(SUPPLIED DATA)

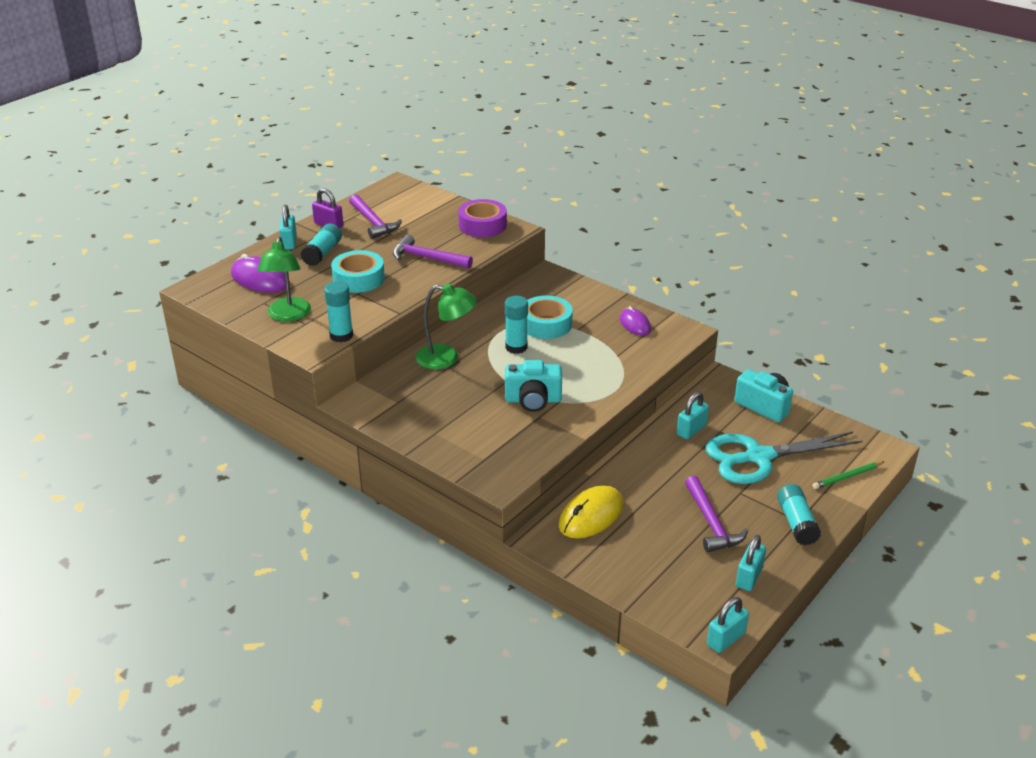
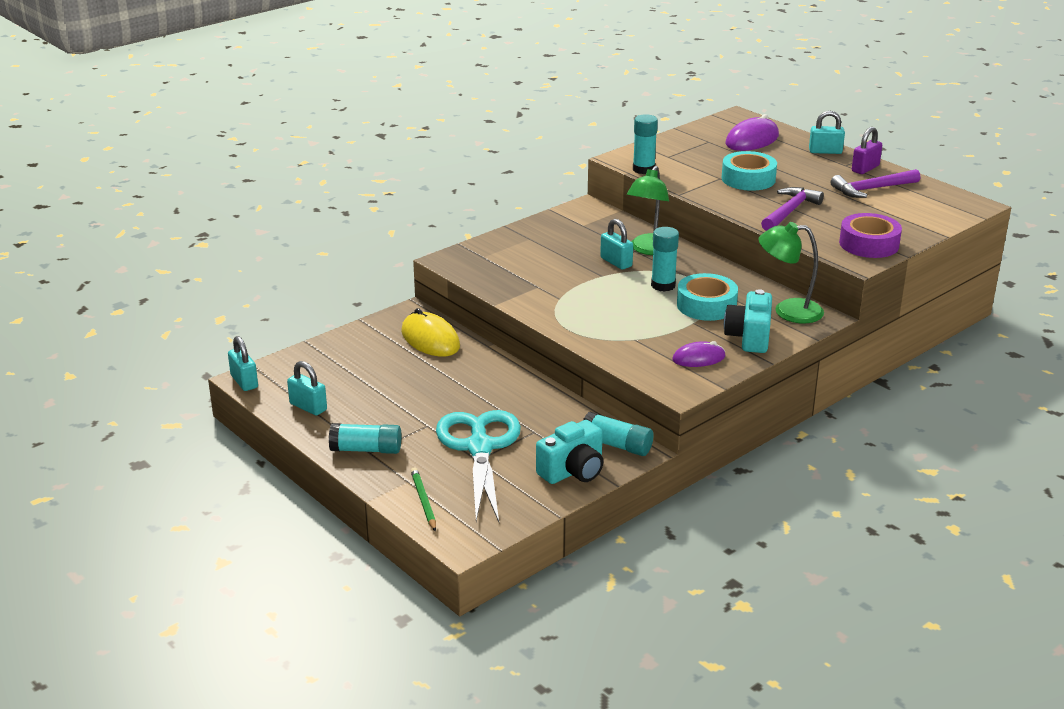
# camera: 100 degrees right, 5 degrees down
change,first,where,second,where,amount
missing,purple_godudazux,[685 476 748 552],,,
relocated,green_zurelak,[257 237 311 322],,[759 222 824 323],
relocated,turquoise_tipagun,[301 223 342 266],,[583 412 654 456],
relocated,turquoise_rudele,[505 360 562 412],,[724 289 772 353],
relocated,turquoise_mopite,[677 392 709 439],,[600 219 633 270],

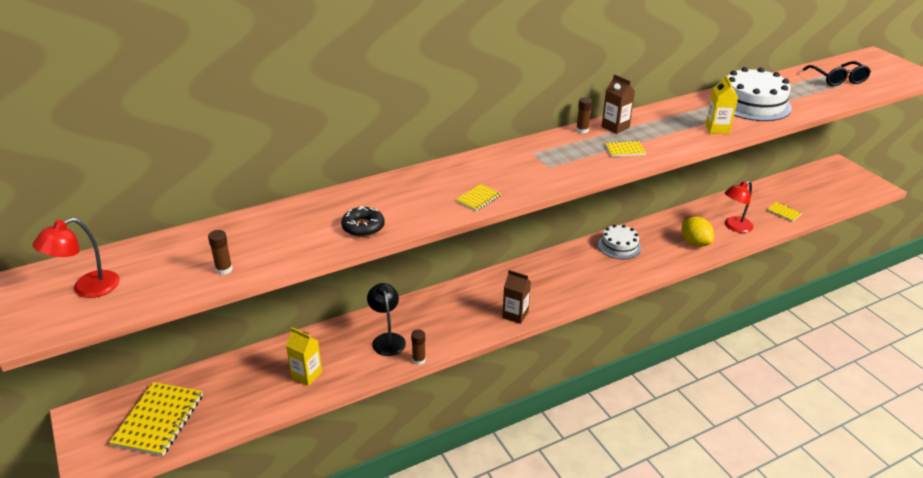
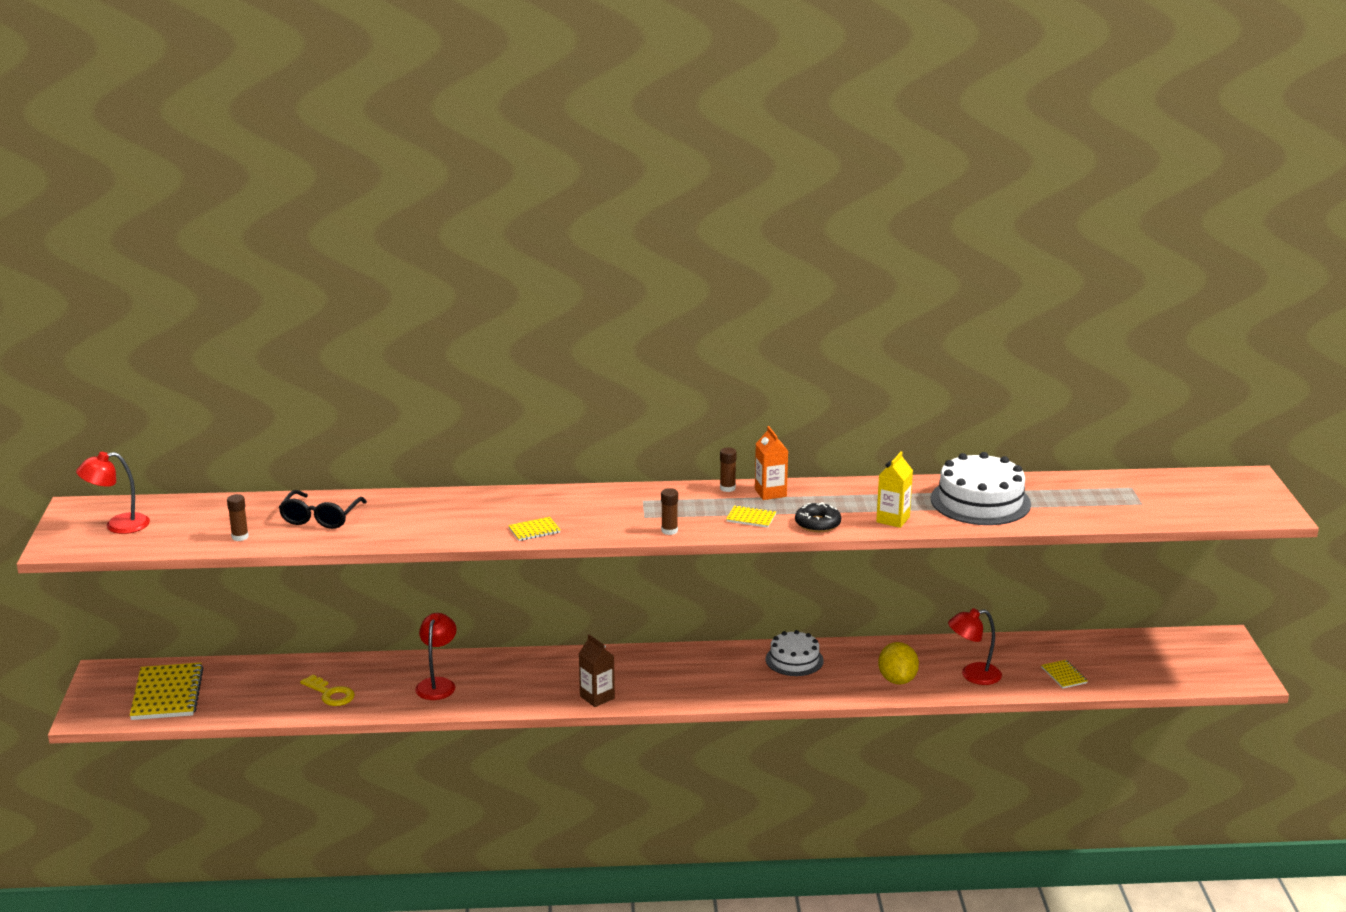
# camera: 25 degrees right, 10 degrees down
change,first,where,second,where,amount
relocated,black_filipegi,[341 206 385 237],,[795 502 841 532],
relocated,brown_tipagun,[411 329 426 365],,[661 488 678 535],
relocated,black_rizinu,[803 61 871 86],,[279 490 367 529],
exchanged,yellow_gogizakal,[286 327 322 386],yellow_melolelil,[300 674 355 706],
colour,black_zurelak,[367 283 406 356],red_zurelak,[415 613 457 700],
colour,brown_gogizakal,[601 74 635 134],orange_gogizakal,[755 426 788 500],
spun,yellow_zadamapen,[109 382 203 456],,[130 663 204 720],45 degrees counterclockwise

(End SUPPLIED DATA)

AIM OF THE TASK: Each line from the one holding "relocated,turquoise_rudele,[505 360 562" through the last line of the records above must be duplicated exactly, and pictures must not be.

TASK RESULT:
relocated,turquoise_rudele,[505 360 562 412],,[724 289 772 353],
relocated,turquoise_mopite,[677 392 709 439],,[600 219 633 270],

# camera: 25 degrees right, 10 degrees down
change,first,where,second,where,amount
relocated,black_filipegi,[341 206 385 237],,[795 502 841 532],
relocated,brown_tipagun,[411 329 426 365],,[661 488 678 535],
relocated,black_rizinu,[803 61 871 86],,[279 490 367 529],
exchanged,yellow_gogizakal,[286 327 322 386],yellow_melolelil,[300 674 355 706],
colour,black_zurelak,[367 283 406 356],red_zurelak,[415 613 457 700],
colour,brown_gogizakal,[601 74 635 134],orange_gogizakal,[755 426 788 500],
spun,yellow_zadamapen,[109 382 203 456],,[130 663 204 720],45 degrees counterclockwise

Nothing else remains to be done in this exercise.